_Exercise brief:_ What you need to do is retype every entry exactly as written.

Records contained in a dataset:
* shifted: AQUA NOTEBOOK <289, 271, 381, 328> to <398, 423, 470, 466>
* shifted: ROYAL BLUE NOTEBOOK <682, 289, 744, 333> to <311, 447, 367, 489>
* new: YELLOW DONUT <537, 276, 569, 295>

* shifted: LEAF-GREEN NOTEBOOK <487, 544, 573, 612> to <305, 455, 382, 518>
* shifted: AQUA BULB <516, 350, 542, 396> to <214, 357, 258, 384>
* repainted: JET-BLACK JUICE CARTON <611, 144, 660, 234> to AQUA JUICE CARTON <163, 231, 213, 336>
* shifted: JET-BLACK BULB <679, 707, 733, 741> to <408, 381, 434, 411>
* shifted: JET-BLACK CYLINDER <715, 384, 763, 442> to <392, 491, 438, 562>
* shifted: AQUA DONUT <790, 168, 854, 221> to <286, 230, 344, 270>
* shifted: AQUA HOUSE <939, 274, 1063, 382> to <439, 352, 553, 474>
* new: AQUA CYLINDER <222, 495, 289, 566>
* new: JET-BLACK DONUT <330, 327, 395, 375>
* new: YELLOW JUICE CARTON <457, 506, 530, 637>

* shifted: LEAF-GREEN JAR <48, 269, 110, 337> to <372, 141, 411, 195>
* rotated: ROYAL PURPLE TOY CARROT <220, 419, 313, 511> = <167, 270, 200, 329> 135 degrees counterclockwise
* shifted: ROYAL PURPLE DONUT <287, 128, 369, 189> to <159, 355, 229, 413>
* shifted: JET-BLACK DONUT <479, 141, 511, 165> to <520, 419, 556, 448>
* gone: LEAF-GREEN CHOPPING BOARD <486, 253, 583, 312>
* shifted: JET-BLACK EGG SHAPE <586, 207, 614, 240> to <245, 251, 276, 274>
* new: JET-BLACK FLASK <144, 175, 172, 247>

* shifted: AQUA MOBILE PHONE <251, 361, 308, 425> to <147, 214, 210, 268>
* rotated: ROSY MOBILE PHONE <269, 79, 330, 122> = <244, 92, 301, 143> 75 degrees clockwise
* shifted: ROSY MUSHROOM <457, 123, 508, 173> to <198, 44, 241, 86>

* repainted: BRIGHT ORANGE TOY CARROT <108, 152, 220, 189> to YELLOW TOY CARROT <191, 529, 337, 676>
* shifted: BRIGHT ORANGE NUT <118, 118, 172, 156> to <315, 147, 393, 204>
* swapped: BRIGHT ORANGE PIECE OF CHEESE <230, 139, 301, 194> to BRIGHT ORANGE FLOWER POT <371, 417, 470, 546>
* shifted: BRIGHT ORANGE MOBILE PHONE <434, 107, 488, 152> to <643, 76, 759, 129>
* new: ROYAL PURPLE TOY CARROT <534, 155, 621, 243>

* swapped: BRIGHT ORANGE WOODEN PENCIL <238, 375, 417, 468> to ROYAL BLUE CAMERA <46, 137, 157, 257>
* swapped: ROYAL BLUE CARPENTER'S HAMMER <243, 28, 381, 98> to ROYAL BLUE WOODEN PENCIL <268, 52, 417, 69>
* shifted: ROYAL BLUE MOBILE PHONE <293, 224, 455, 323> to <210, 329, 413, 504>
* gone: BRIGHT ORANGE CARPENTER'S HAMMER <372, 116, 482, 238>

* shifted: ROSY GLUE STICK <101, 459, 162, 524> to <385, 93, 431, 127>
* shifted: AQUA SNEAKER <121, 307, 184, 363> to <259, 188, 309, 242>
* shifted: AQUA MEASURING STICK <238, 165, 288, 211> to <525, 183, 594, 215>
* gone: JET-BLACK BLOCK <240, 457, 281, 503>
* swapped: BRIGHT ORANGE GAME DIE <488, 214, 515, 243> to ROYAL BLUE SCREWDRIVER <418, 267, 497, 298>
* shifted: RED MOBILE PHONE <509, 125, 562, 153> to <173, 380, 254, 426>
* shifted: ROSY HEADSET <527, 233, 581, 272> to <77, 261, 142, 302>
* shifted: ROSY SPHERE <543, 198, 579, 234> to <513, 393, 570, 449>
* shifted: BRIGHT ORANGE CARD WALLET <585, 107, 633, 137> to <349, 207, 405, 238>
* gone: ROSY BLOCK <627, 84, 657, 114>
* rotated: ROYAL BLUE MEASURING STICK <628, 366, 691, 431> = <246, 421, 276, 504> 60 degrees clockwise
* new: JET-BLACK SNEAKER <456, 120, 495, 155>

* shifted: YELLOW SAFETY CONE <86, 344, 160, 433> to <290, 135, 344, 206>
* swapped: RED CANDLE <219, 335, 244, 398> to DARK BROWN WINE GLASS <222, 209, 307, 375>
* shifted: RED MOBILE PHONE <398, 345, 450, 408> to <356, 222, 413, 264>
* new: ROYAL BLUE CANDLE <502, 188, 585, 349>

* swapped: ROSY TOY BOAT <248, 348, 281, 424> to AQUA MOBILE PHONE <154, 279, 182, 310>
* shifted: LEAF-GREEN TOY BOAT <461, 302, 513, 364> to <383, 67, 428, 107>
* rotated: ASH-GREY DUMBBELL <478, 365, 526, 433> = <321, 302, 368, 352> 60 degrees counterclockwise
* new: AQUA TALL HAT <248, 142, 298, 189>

_Task answer:_
* shifted: AQUA NOTEBOOK <289, 271, 381, 328> to <398, 423, 470, 466>
* shifted: ROYAL BLUE NOTEBOOK <682, 289, 744, 333> to <311, 447, 367, 489>
* new: YELLOW DONUT <537, 276, 569, 295>

* shifted: LEAF-GREEN NOTEBOOK <487, 544, 573, 612> to <305, 455, 382, 518>
* shifted: AQUA BULB <516, 350, 542, 396> to <214, 357, 258, 384>
* repainted: JET-BLACK JUICE CARTON <611, 144, 660, 234> to AQUA JUICE CARTON <163, 231, 213, 336>
* shifted: JET-BLACK BULB <679, 707, 733, 741> to <408, 381, 434, 411>
* shifted: JET-BLACK CYLINDER <715, 384, 763, 442> to <392, 491, 438, 562>
* shifted: AQUA DONUT <790, 168, 854, 221> to <286, 230, 344, 270>
* shifted: AQUA HOUSE <939, 274, 1063, 382> to <439, 352, 553, 474>
* new: AQUA CYLINDER <222, 495, 289, 566>
* new: JET-BLACK DONUT <330, 327, 395, 375>
* new: YELLOW JUICE CARTON <457, 506, 530, 637>

* shifted: LEAF-GREEN JAR <48, 269, 110, 337> to <372, 141, 411, 195>
* rotated: ROYAL PURPLE TOY CARROT <220, 419, 313, 511> = <167, 270, 200, 329> 135 degrees counterclockwise
* shifted: ROYAL PURPLE DONUT <287, 128, 369, 189> to <159, 355, 229, 413>
* shifted: JET-BLACK DONUT <479, 141, 511, 165> to <520, 419, 556, 448>
* gone: LEAF-GREEN CHOPPING BOARD <486, 253, 583, 312>
* shifted: JET-BLACK EGG SHAPE <586, 207, 614, 240> to <245, 251, 276, 274>
* new: JET-BLACK FLASK <144, 175, 172, 247>

* shifted: AQUA MOBILE PHONE <251, 361, 308, 425> to <147, 214, 210, 268>
* rotated: ROSY MOBILE PHONE <269, 79, 330, 122> = <244, 92, 301, 143> 75 degrees clockwise
* shifted: ROSY MUSHROOM <457, 123, 508, 173> to <198, 44, 241, 86>

* repainted: BRIGHT ORANGE TOY CARROT <108, 152, 220, 189> to YELLOW TOY CARROT <191, 529, 337, 676>
* shifted: BRIGHT ORANGE NUT <118, 118, 172, 156> to <315, 147, 393, 204>
* swapped: BRIGHT ORANGE PIECE OF CHEESE <230, 139, 301, 194> to BRIGHT ORANGE FLOWER POT <371, 417, 470, 546>
* shifted: BRIGHT ORANGE MOBILE PHONE <434, 107, 488, 152> to <643, 76, 759, 129>
* new: ROYAL PURPLE TOY CARROT <534, 155, 621, 243>

* swapped: BRIGHT ORANGE WOODEN PENCIL <238, 375, 417, 468> to ROYAL BLUE CAMERA <46, 137, 157, 257>
* swapped: ROYAL BLUE CARPENTER'S HAMMER <243, 28, 381, 98> to ROYAL BLUE WOODEN PENCIL <268, 52, 417, 69>
* shifted: ROYAL BLUE MOBILE PHONE <293, 224, 455, 323> to <210, 329, 413, 504>
* gone: BRIGHT ORANGE CARPENTER'S HAMMER <372, 116, 482, 238>

* shifted: ROSY GLUE STICK <101, 459, 162, 524> to <385, 93, 431, 127>
* shifted: AQUA SNEAKER <121, 307, 184, 363> to <259, 188, 309, 242>
* shifted: AQUA MEASURING STICK <238, 165, 288, 211> to <525, 183, 594, 215>
* gone: JET-BLACK BLOCK <240, 457, 281, 503>
* swapped: BRIGHT ORANGE GAME DIE <488, 214, 515, 243> to ROYAL BLUE SCREWDRIVER <418, 267, 497, 298>
* shifted: RED MOBILE PHONE <509, 125, 562, 153> to <173, 380, 254, 426>
* shifted: ROSY HEADSET <527, 233, 581, 272> to <77, 261, 142, 302>
* shifted: ROSY SPHERE <543, 198, 579, 234> to <513, 393, 570, 449>
* shifted: BRIGHT ORANGE CARD WALLET <585, 107, 633, 137> to <349, 207, 405, 238>
* gone: ROSY BLOCK <627, 84, 657, 114>
* rotated: ROYAL BLUE MEASURING STICK <628, 366, 691, 431> = <246, 421, 276, 504> 60 degrees clockwise
* new: JET-BLACK SNEAKER <456, 120, 495, 155>

* shifted: YELLOW SAFETY CONE <86, 344, 160, 433> to <290, 135, 344, 206>
* swapped: RED CANDLE <219, 335, 244, 398> to DARK BROWN WINE GLASS <222, 209, 307, 375>
* shifted: RED MOBILE PHONE <398, 345, 450, 408> to <356, 222, 413, 264>
* new: ROYAL BLUE CANDLE <502, 188, 585, 349>

* swapped: ROSY TOY BOAT <248, 348, 281, 424> to AQUA MOBILE PHONE <154, 279, 182, 310>
* shifted: LEAF-GREEN TOY BOAT <461, 302, 513, 364> to <383, 67, 428, 107>
* rotated: ASH-GREY DUMBBELL <478, 365, 526, 433> = <321, 302, 368, 352> 60 degrees counterclockwise
* new: AQUA TALL HAT <248, 142, 298, 189>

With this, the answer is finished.